*Task objective:*
Lines before the one containing "green 1x1 round brick [258,335,291,381]" are left out; output the rest of the data exactly, through the final line.

*Supplied data:*
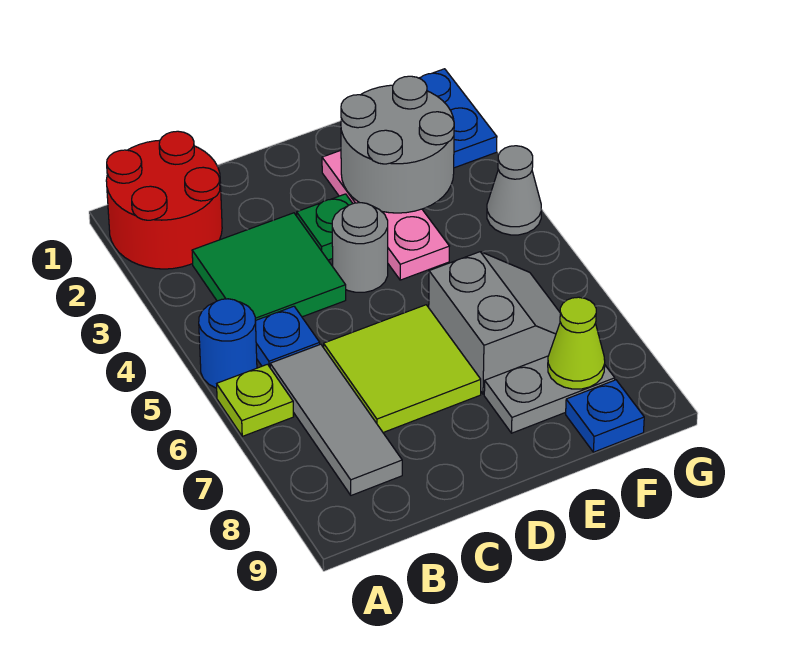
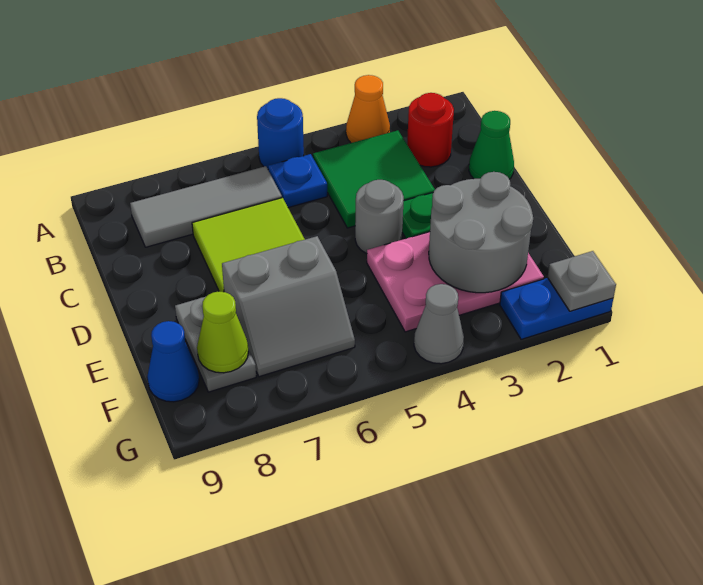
red 2x2 round brick [106,131,222,269] -> red 1x1 round brick [407,93,454,167]
none -> orange 1x1 cone [346,75,390,143]
lime 1x1 plate [217,364,294,436] -> none
none -> green 1x1 cone [469,111,514,179]
pink 1x3 plate [322,150,449,280] -> pink 2x3 plate [367,232,544,332]
blue 1x1 plate [566,380,644,452] -> blue 1x1 cone [147,321,199,402]
none -> grey 1x1 plate [547,251,616,311]

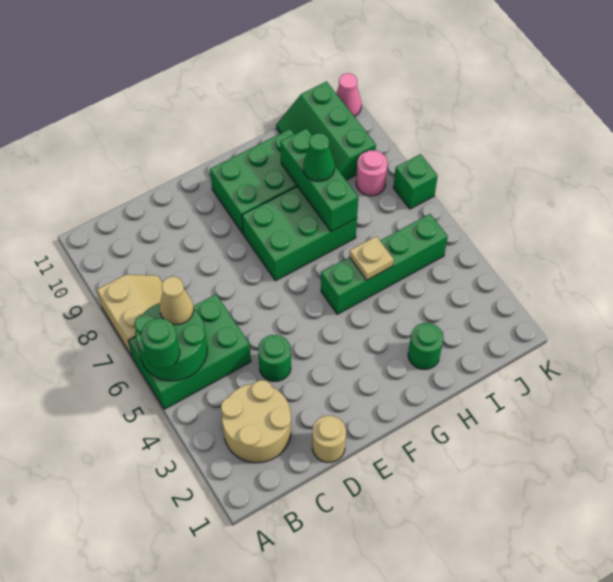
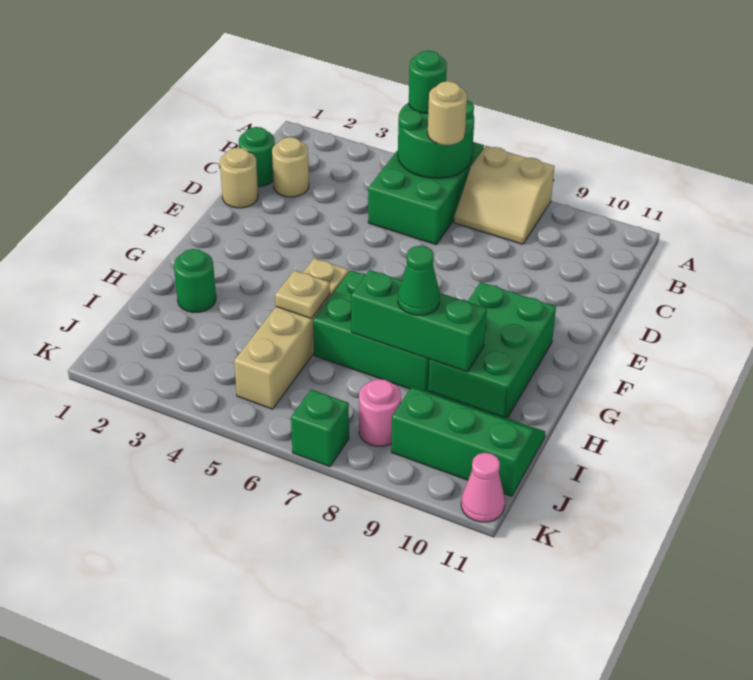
tan 2x2 round brick [221,380,291,463] -> tan 1x1 round brick [272,137,309,197]
tan 1x1 cone [160,276,194,325] -> tan 1x1 round brick [428,81,467,145]
green 1x1 round brick [258,335,291,381] -> green 1x1 round brick moved to [239,127,275,187]
green 2x3 brick [242,186,357,281] -> green 2x3 brick turned to [313,270,430,390]
green 1x4 brick [321,214,448,314] -> tan 1x4 brick [234,258,349,409]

*Task result:*
green 1x1 round brick [258,335,291,381] -> green 1x1 round brick moved to [239,127,275,187]
green 2x3 brick [242,186,357,281] -> green 2x3 brick turned to [313,270,430,390]
green 1x4 brick [321,214,448,314] -> tan 1x4 brick [234,258,349,409]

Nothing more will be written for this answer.